- Exercise prompt: In the records that come next, find every line with "yellow". Return those lines.

- Object change listings:
-.-.-
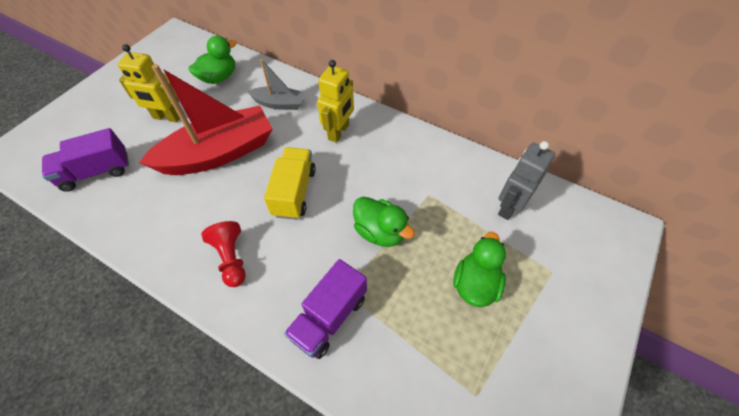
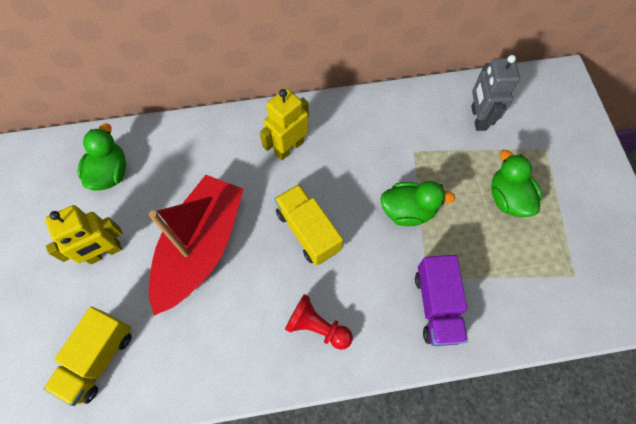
camera: 40 degrees left, 10 degrees up
(96, 172) = (98, 358): purple truck -> yellow truck
(279, 104) = (204, 158): grey boat -> none
(339, 132) = (288, 147): yellow robot -> yellow robot turned 120 degrees counterclockwise

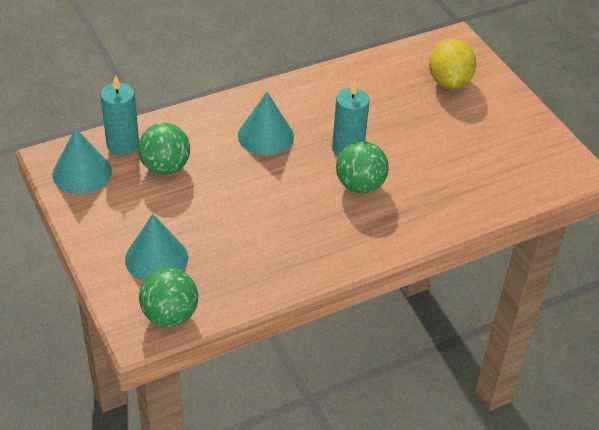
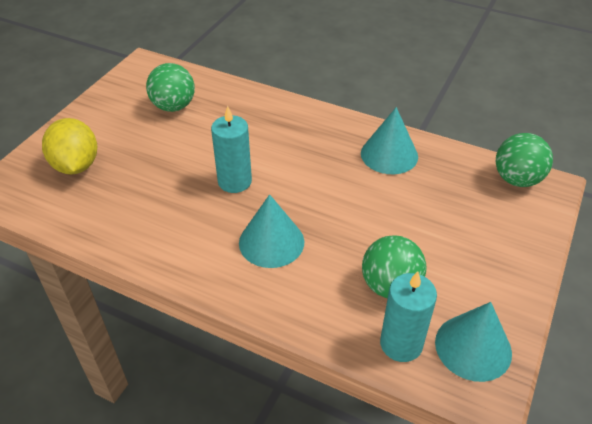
camera: 125 degrees left, 0 degrees up
(156, 258) = (485, 220): turquoise cone -> turquoise cone (389, 154)
(360, 185) = (272, 154): green ball -> green ball (173, 106)
(449, 81) = (76, 165): yellow lemon -> yellow lemon turned 75 degrees counterclockwise

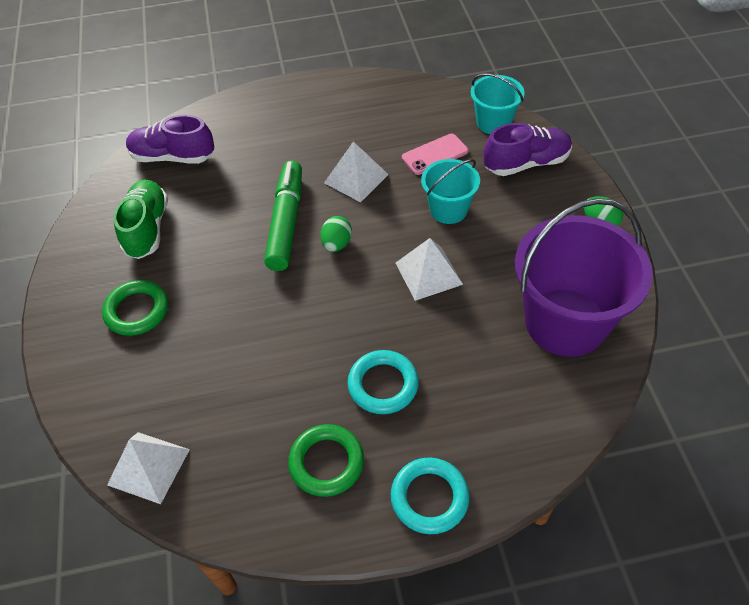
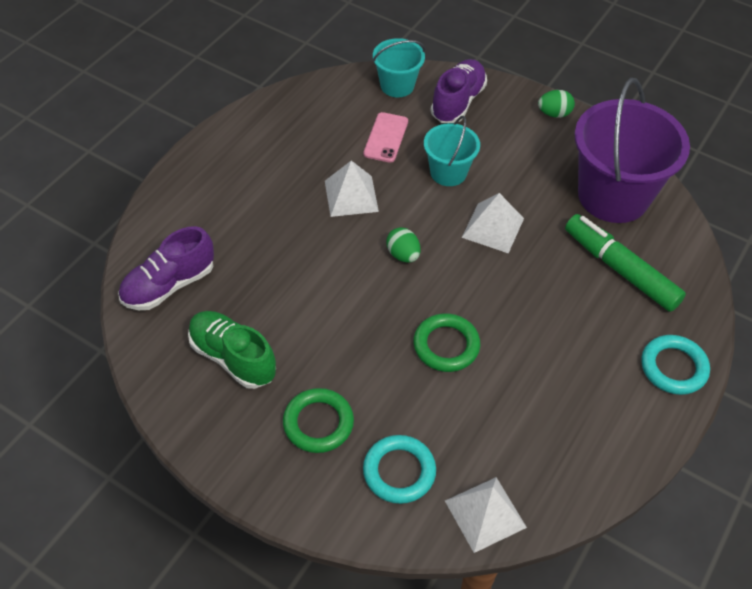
camera: 50 degrees left, 0 degrees up
(286, 222) = (342, 267): green marker -> green marker (620, 269)
(326, 462) = (591, 402): green ring -> green ring (446, 345)
(383, 385) = (560, 324): turquoise ring -> turquoise ring (399, 471)

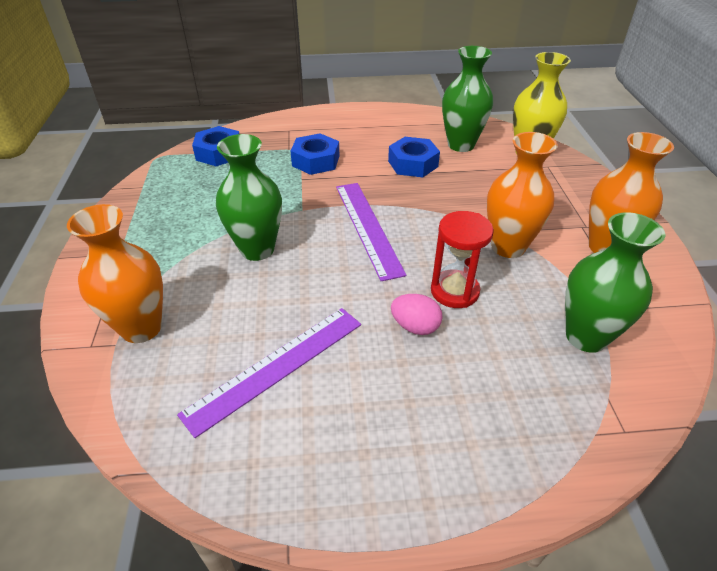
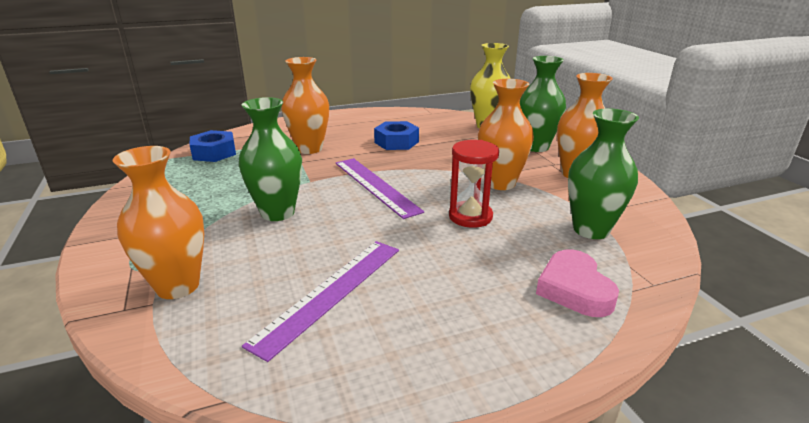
camera: 15 degrees left, 15 degrees down
(316, 161) = (309, 149): blue nut -> orange vase
(415, 326) = (447, 244): pink egg -> none
(461, 145) = (431, 127): green vase -> green vase (536, 147)
(529, 418) = (574, 289): none -> pink heart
-.-.-
- Answer space:
(96, 172) = (98, 358): purple truck -> yellow truck
(339, 132) = (288, 147): yellow robot -> yellow robot turned 120 degrees counterclockwise
(449, 81) = (76, 165): yellow lemon -> yellow lemon turned 75 degrees counterclockwise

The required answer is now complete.